[Exercise objective]
Only one stretch of the data should be retyped: the lines from the line containing "J1 pin 2: NO -> COM" through the line containing "R4: 22k (DIS, IC3/CV) -> 6.8k (DIS, IC3/CV)". Keep pictures out of it.

_ _ _ _ _

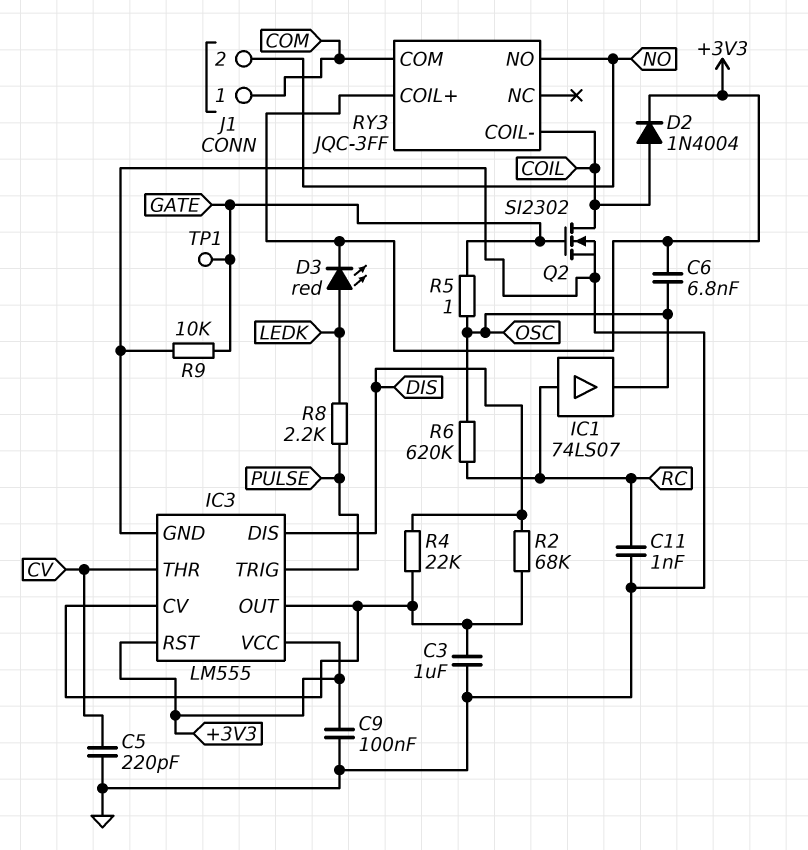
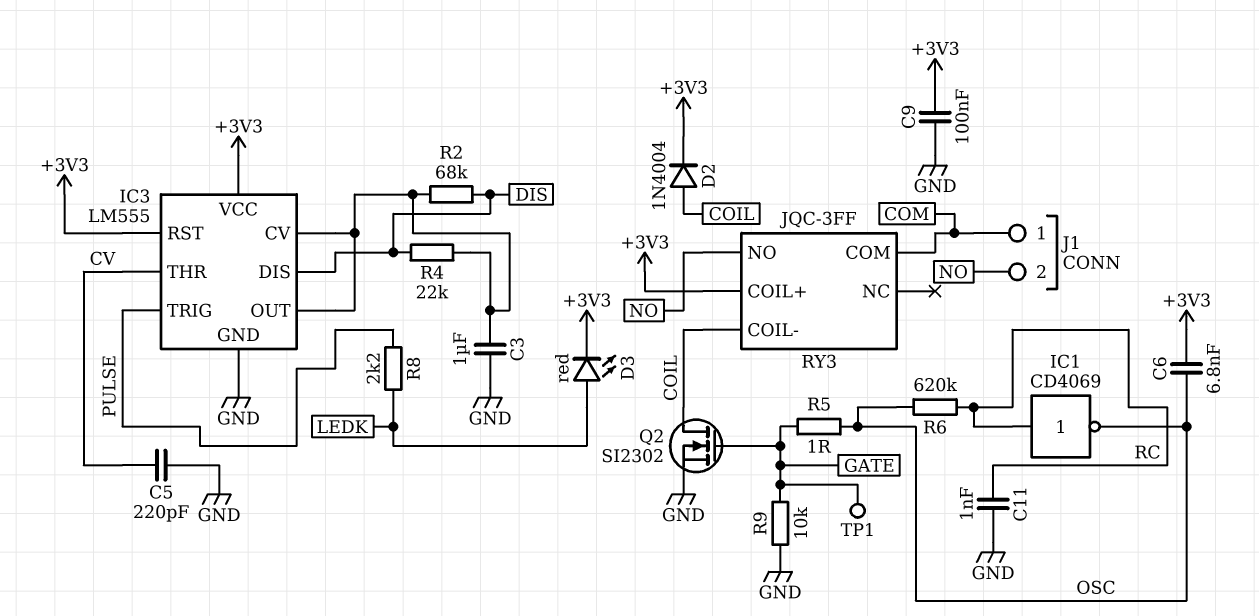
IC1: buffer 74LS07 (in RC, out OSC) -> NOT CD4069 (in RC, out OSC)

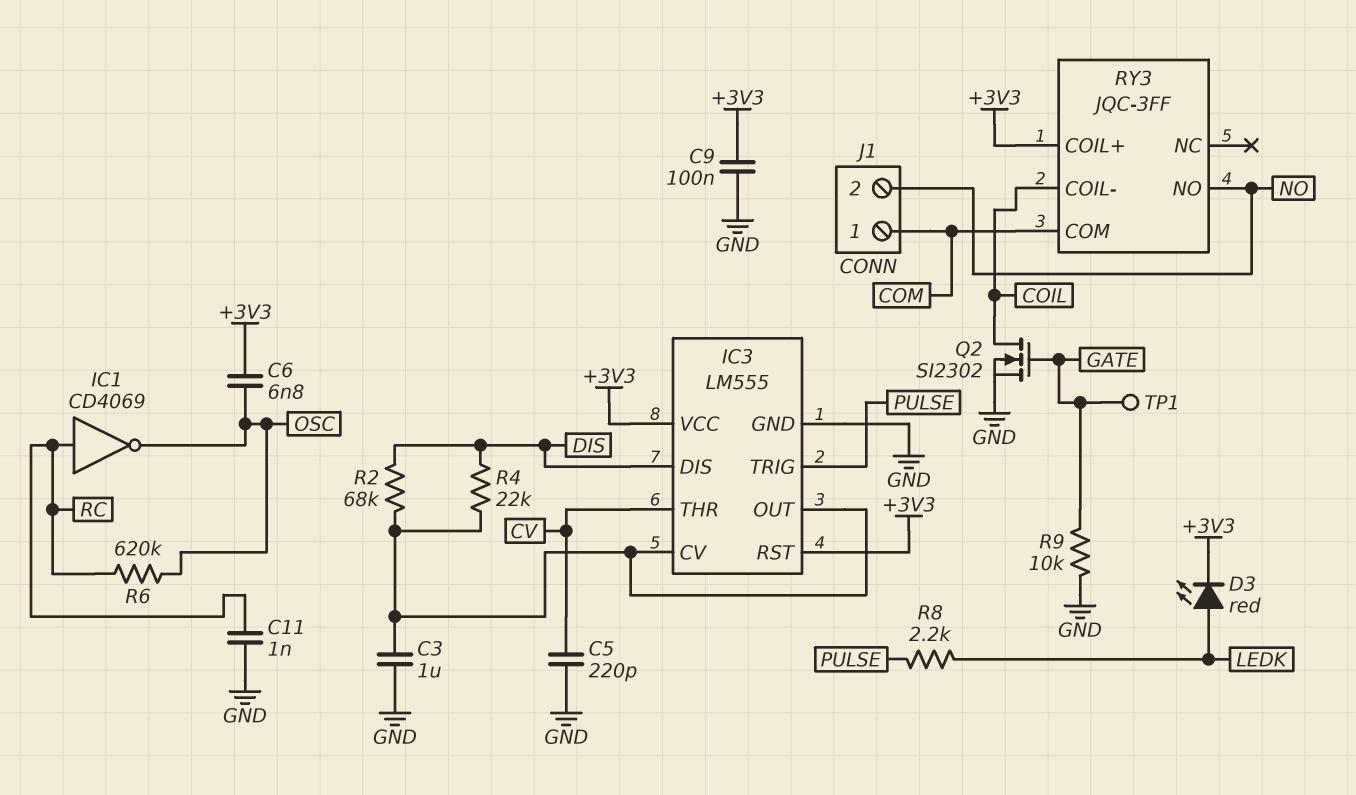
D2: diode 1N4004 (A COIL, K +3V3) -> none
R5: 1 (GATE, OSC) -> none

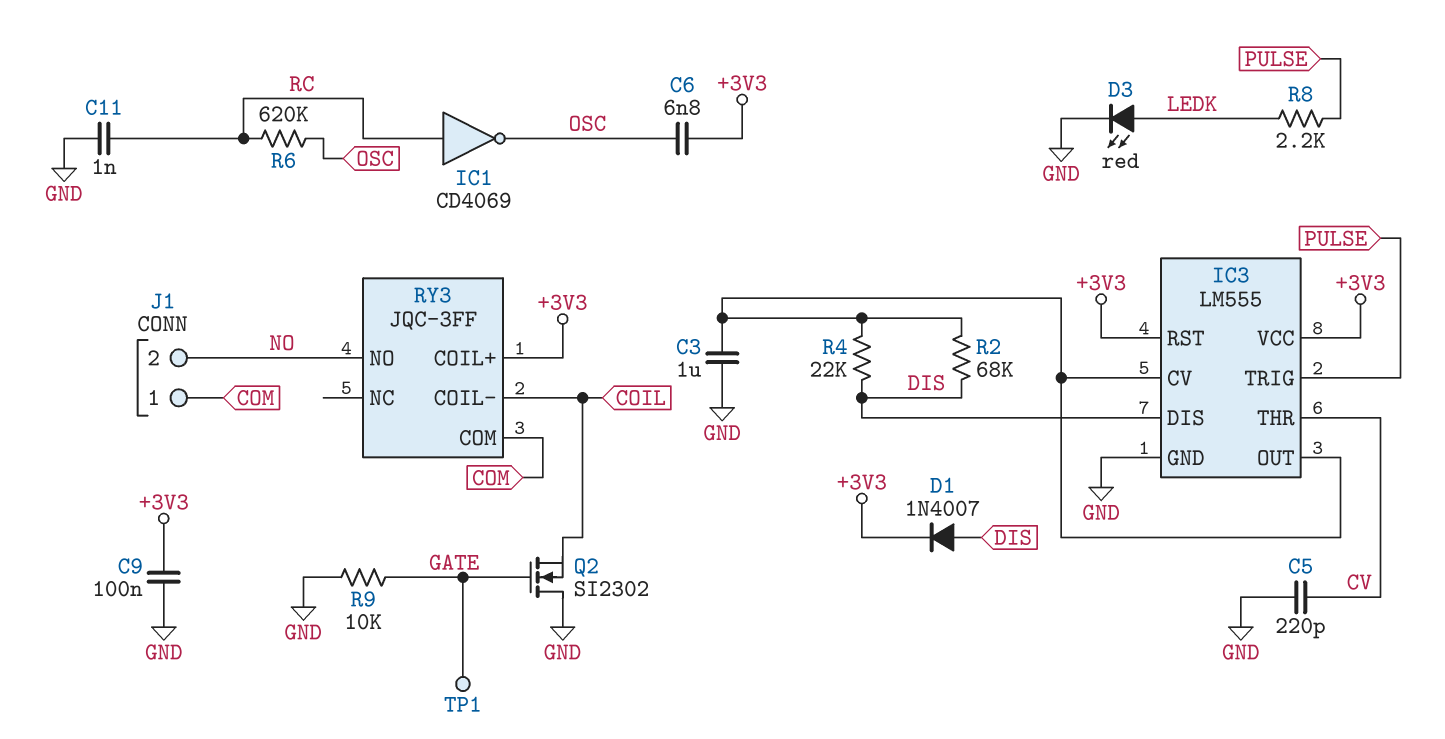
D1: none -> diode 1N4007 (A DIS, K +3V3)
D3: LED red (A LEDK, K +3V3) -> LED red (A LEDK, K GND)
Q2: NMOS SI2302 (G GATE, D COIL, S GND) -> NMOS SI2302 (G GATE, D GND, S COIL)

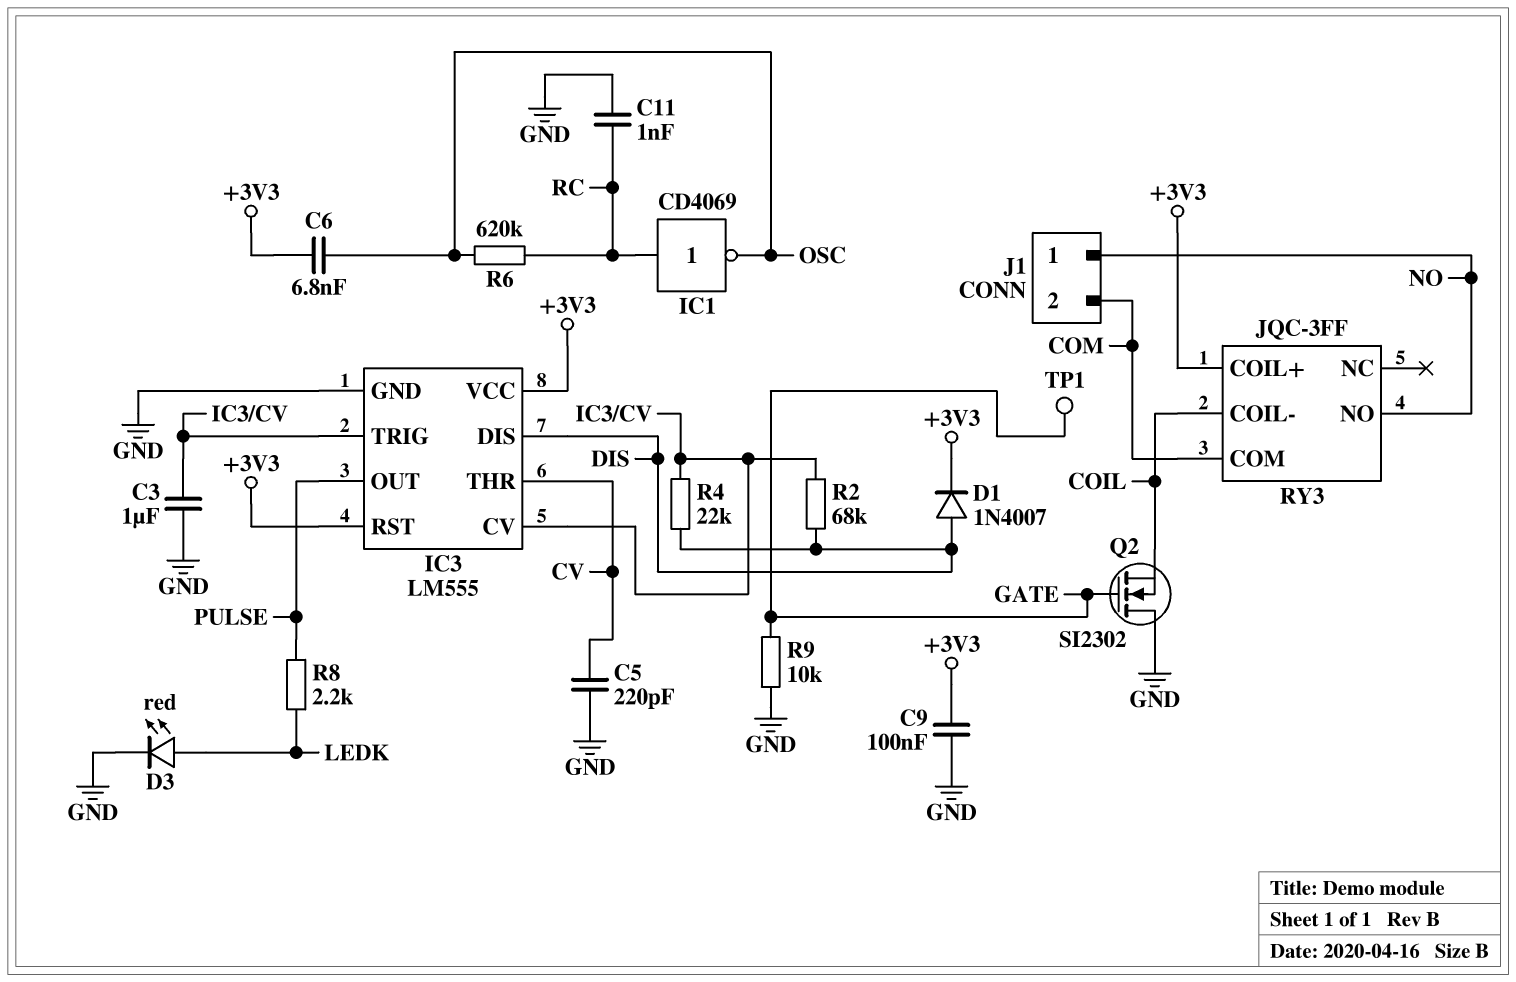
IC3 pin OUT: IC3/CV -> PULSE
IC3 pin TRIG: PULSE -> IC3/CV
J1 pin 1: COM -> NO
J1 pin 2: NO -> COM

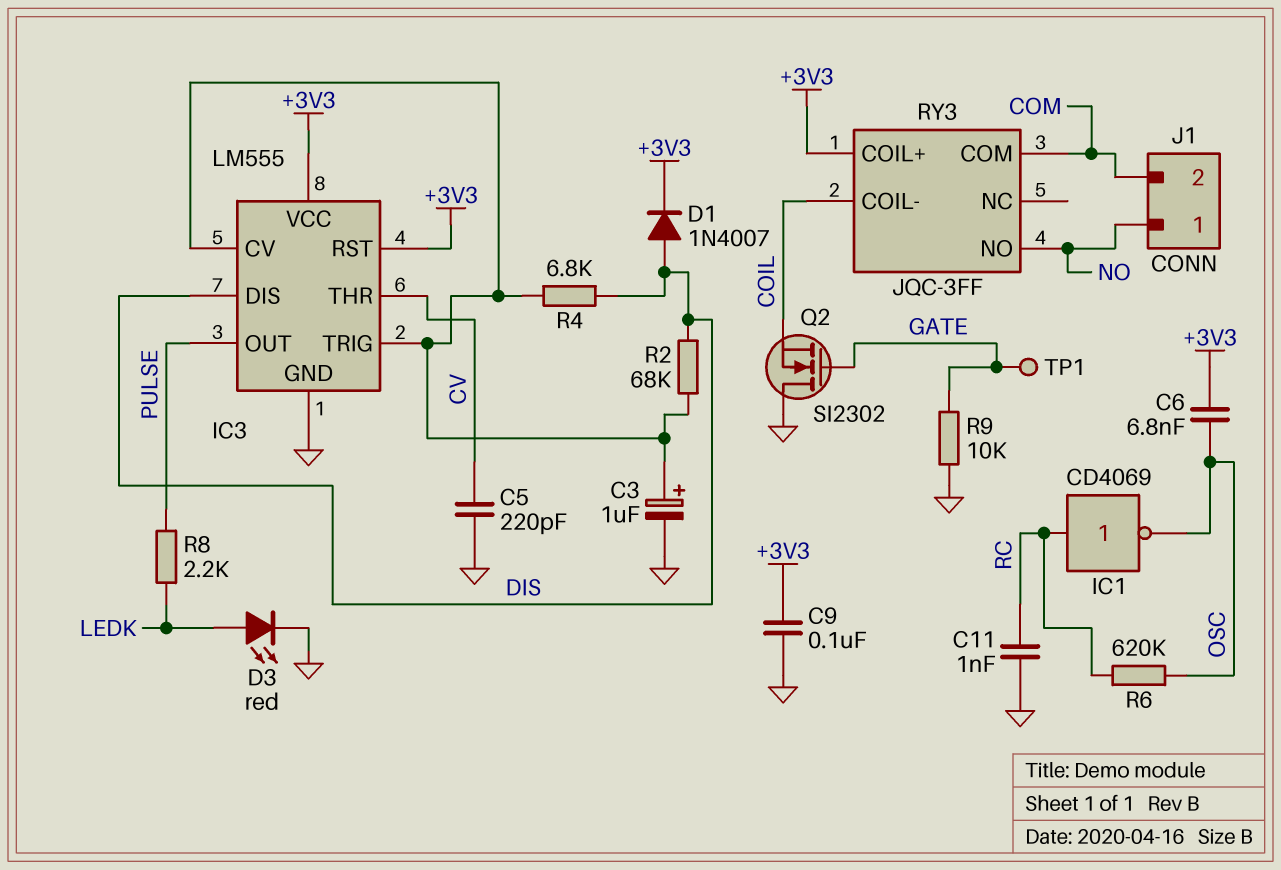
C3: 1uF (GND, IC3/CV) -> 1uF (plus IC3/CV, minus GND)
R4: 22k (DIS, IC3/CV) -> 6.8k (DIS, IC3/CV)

_ _ _ _ _

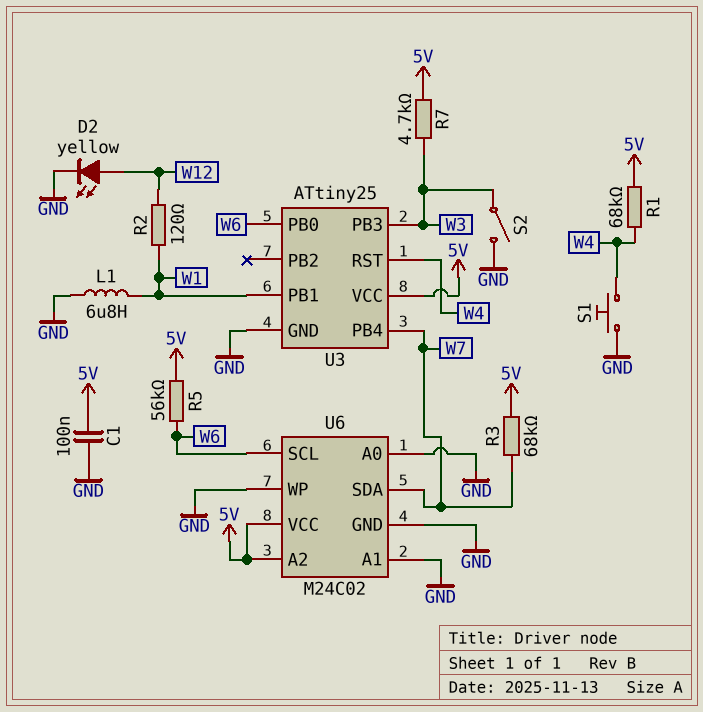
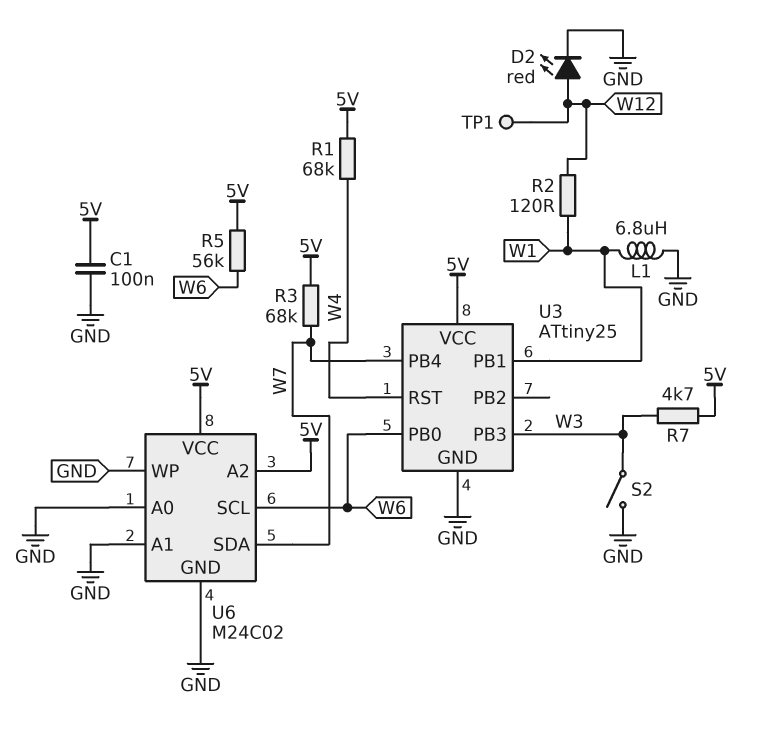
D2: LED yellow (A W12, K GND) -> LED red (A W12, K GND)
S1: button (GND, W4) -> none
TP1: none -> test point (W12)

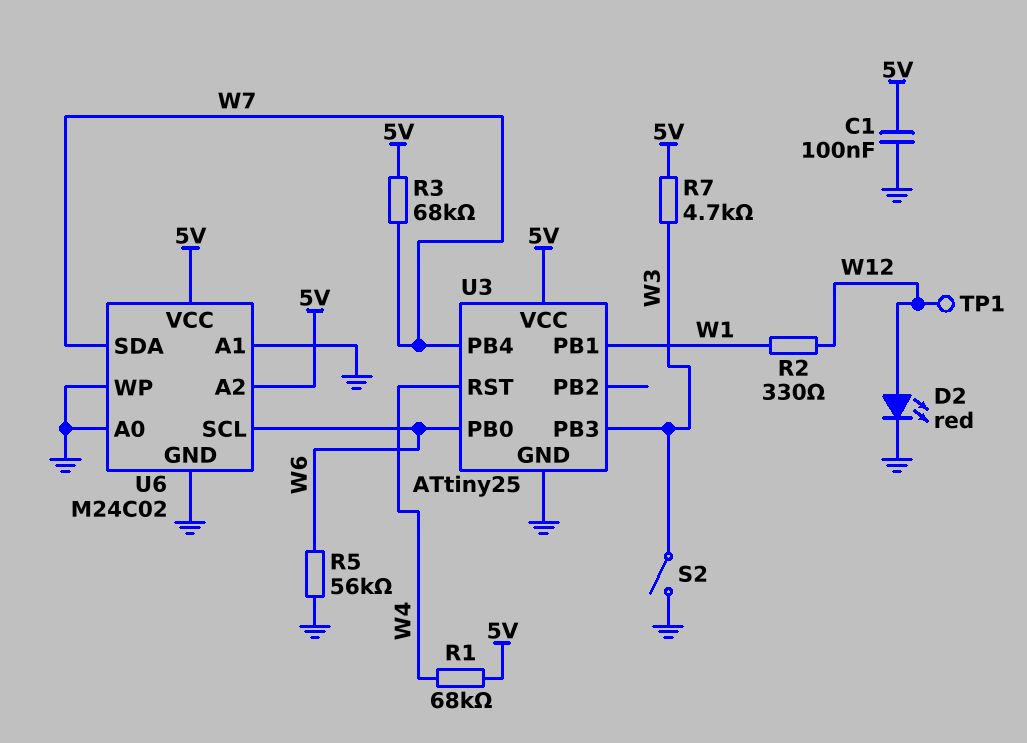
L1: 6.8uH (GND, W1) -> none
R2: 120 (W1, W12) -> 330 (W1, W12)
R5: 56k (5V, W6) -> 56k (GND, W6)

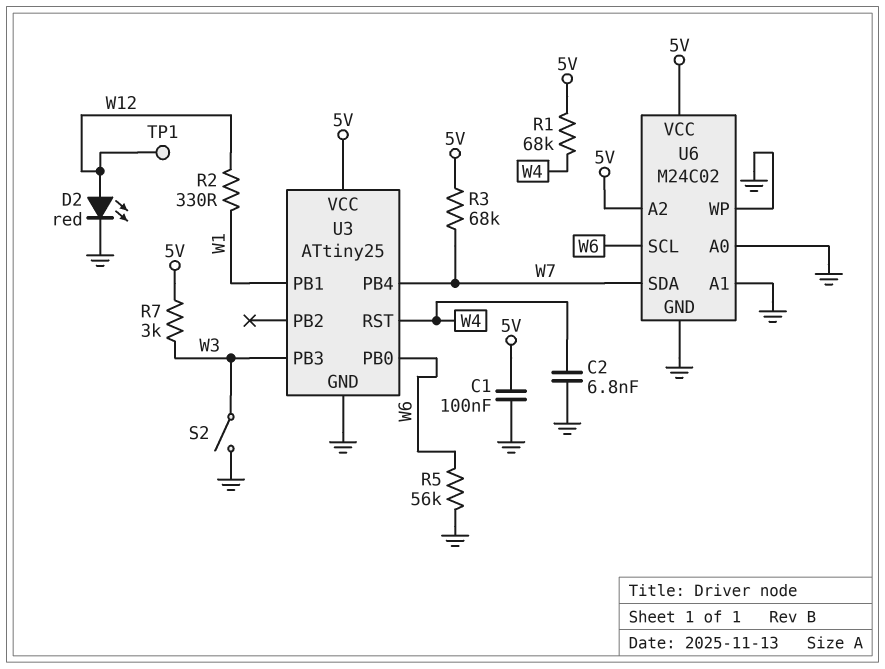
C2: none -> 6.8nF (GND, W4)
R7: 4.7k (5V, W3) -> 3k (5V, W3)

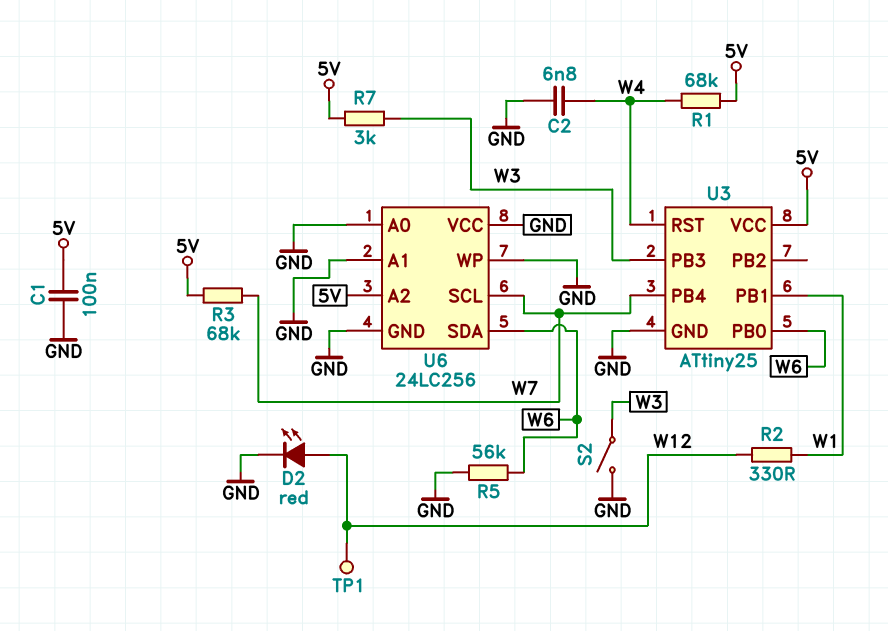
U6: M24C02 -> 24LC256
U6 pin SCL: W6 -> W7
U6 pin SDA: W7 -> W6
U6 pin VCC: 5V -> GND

_ _ _ _ _

[Answer for the task]
J1 pin 2: NO -> COM

C3: 1uF (GND, IC3/CV) -> 1uF (plus IC3/CV, minus GND)
R4: 22k (DIS, IC3/CV) -> 6.8k (DIS, IC3/CV)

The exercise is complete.